Please restate the records that follow word for word, omitting any images.

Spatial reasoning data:
+++

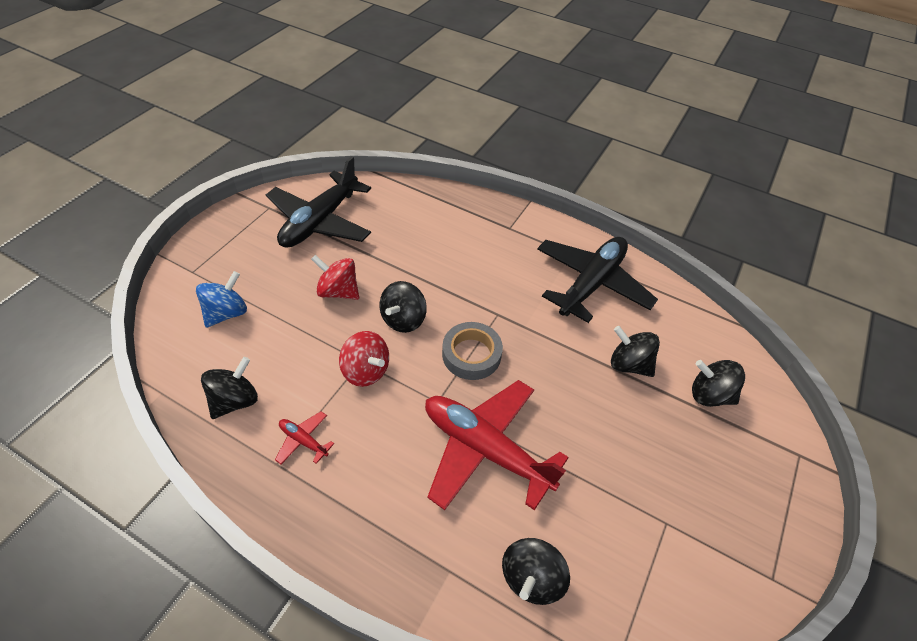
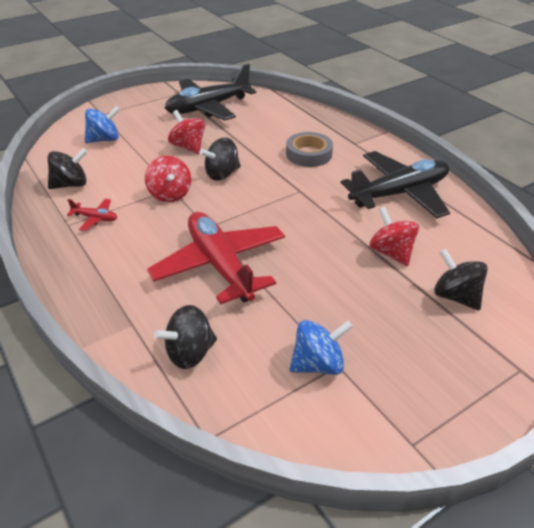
camera: 30 degrees right, 10 degrees down
(303, 441) = (95, 218): red plane -> red plane turned 135 degrees clockwise
(471, 354) = (257, 208): grey tape -> grey tape (309, 154)
(629, 364) = (391, 253): black spinning top -> red spinning top
(650, 530) = (318, 364): none -> blue spinning top

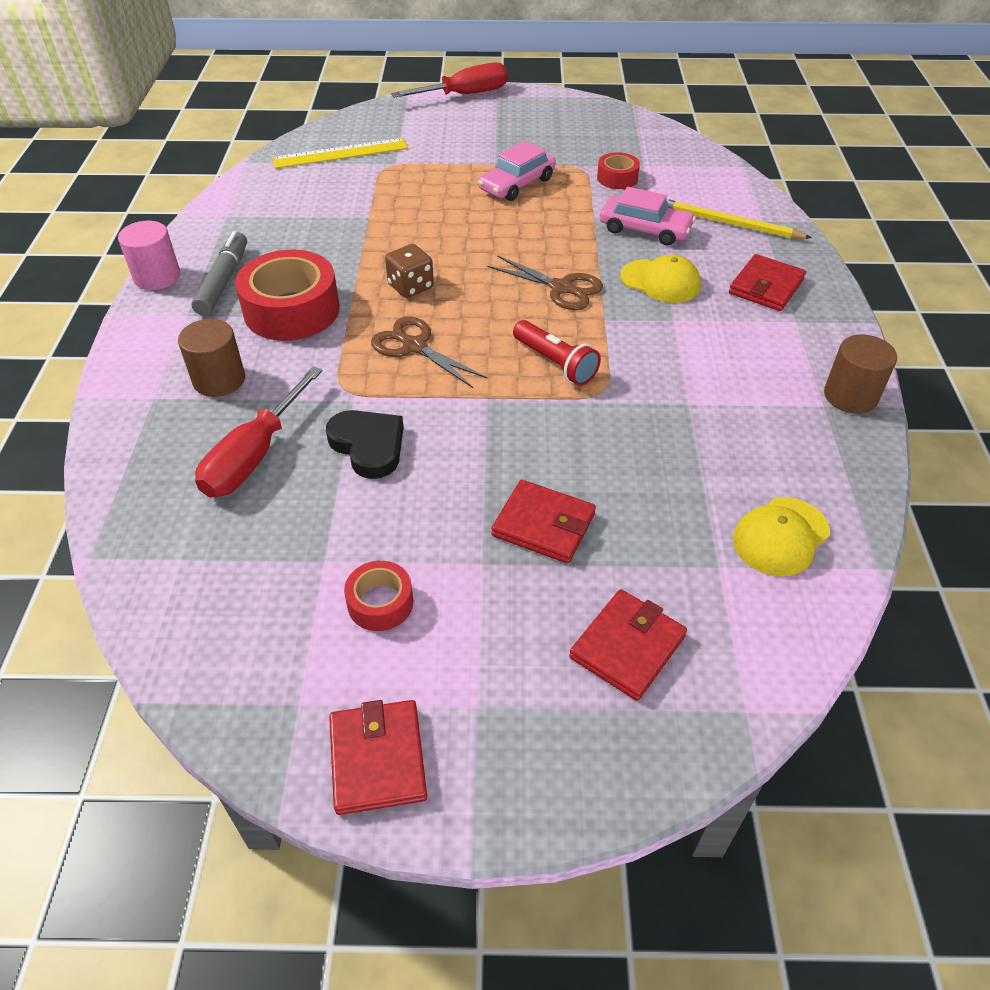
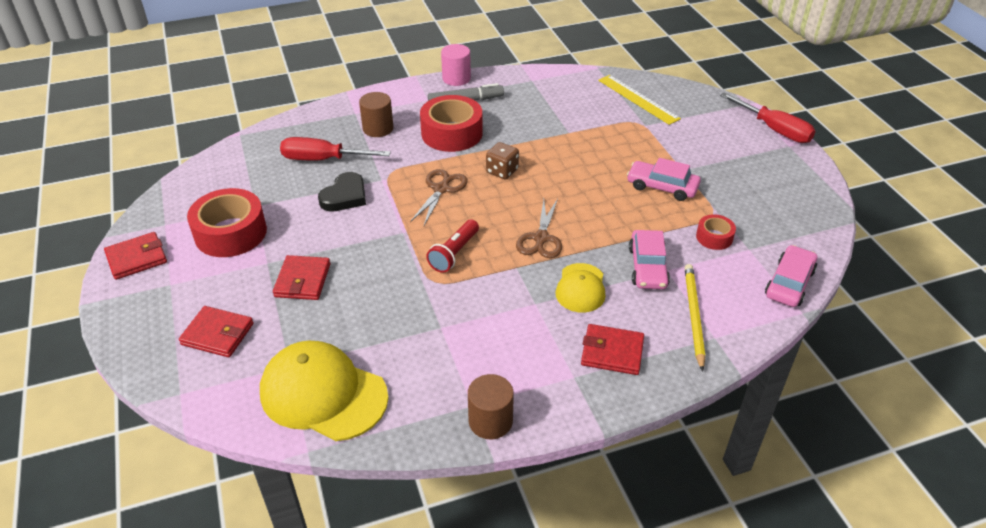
camera: 70 degrees right, 5 degrees down
(380, 603) = (230, 233): red tape -> red tape, size x1.96
(702, 160) = (789, 283): none -> pink car
(781, 536) = (323, 394): yellow cap -> yellow cap, size x1.76

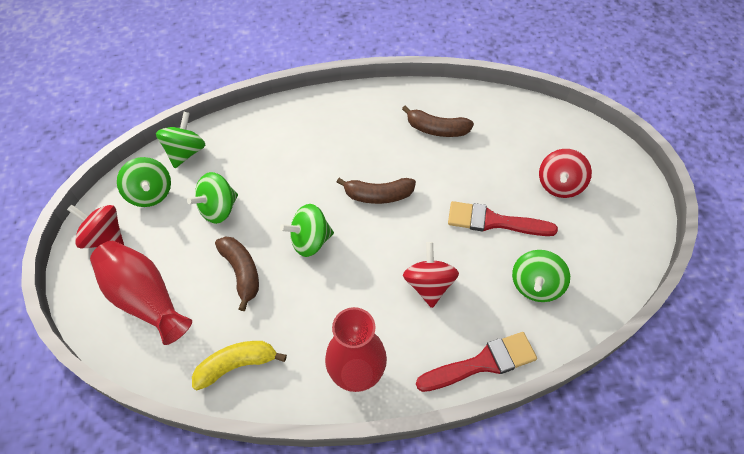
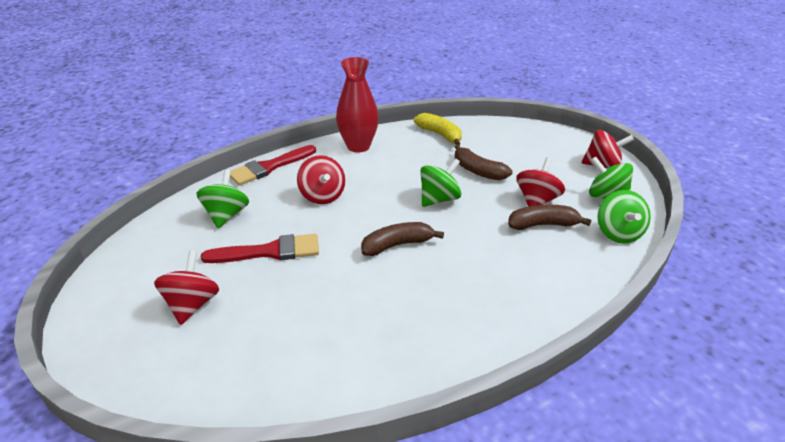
camera: 160 degrees right, 20 degrees down
(145, 299) = (531, 146): red vase -> none
(218, 209) = (536, 201): green spinning top -> red spinning top
(237, 365) = (440, 135): yellow banana -> yellow banana turned 90 degrees counterclockwise
(436, 129) = (360, 331): brown banana -> brown banana (543, 224)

+++

→ **Solved exercise**:
camera: 30 degrees right, 10 degrees down
(303, 441) = (95, 218): red plane -> red plane turned 135 degrees clockwise
(471, 354) = (257, 208): grey tape -> grey tape (309, 154)
(629, 364) = (391, 253): black spinning top -> red spinning top
(650, 530) = (318, 364): none -> blue spinning top

camera: 70 degrees right, 5 degrees down
(380, 603) = (230, 233): red tape -> red tape, size x1.96
(702, 160) = (789, 283): none -> pink car
(781, 536) = (323, 394): yellow cap -> yellow cap, size x1.76

camera: 160 degrees right, 20 degrees down
(145, 299) = (531, 146): red vase -> none
(218, 209) = (536, 201): green spinning top -> red spinning top
(237, 365) = (440, 135): yellow banana -> yellow banana turned 90 degrees counterclockwise
(436, 129) = (360, 331): brown banana -> brown banana (543, 224)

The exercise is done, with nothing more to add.